**TASK INSTRUCTIONS:** Convert the records, from the line containing "Question: Could you" through the last line, inclusive, into a JSON list of strings with one string per line and blank lines left out.

[Items listed in a dataset]
----------------
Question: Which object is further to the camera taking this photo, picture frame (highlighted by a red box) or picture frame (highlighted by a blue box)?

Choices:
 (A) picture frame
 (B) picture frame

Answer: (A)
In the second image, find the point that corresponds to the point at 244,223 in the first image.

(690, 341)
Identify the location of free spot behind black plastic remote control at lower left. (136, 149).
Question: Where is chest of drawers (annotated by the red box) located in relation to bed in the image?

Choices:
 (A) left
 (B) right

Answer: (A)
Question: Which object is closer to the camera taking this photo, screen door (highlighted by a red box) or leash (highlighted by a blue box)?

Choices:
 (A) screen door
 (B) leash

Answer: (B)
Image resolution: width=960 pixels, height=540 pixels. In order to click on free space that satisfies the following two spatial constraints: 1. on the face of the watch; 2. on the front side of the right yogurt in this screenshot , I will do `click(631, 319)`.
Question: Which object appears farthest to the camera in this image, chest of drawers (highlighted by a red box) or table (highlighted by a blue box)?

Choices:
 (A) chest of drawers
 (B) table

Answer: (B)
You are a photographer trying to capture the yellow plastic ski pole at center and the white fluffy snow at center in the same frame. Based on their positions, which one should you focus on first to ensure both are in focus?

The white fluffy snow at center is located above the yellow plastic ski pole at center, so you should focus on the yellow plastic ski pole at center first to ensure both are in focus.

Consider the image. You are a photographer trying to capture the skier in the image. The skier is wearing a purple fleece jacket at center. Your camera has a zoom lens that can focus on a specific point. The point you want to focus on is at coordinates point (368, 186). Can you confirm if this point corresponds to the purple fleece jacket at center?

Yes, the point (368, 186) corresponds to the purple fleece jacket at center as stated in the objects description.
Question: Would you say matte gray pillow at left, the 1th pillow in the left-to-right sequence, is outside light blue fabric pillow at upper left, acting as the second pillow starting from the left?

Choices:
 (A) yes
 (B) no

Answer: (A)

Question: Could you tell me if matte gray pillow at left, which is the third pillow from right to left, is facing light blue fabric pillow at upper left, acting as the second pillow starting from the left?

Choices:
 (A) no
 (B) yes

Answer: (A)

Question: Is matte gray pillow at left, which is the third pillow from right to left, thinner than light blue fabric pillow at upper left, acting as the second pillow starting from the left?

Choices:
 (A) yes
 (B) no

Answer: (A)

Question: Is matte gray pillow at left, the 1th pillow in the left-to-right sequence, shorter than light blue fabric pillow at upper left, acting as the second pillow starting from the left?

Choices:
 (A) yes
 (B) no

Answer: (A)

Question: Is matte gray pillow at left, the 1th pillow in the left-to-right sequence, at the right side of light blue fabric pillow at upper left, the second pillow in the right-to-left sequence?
----------------
**OUTPUT:**
[
  "Question: Could you tell me if matte gray pillow at left, which is the third pillow from right to left, is facing light blue fabric pillow at upper left, acting as the second pillow starting from the left?",
  "Choices:",
  " (A) no",
  " (B) yes",
  "Answer: (A)",
  "Question: Is matte gray pillow at left, which is the third pillow from right to left, thinner than light blue fabric pillow at upper left, acting as the second pillow starting from the left?",
  "Choices:",
  " (A) yes",
  " (B) no",
  "Answer: (A)",
  "Question: Is matte gray pillow at left, the 1th pillow in the left-to-right sequence, shorter than light blue fabric pillow at upper left, acting as the second pillow starting from the left?",
  "Choices:",
  " (A) yes",
  " (B) no",
  "Answer: (A)",
  "Question: Is matte gray pillow at left, the 1th pillow in the left-to-right sequence, at the right side of light blue fabric pillow at upper left, the second pillow in the right-to-left sequence?"
]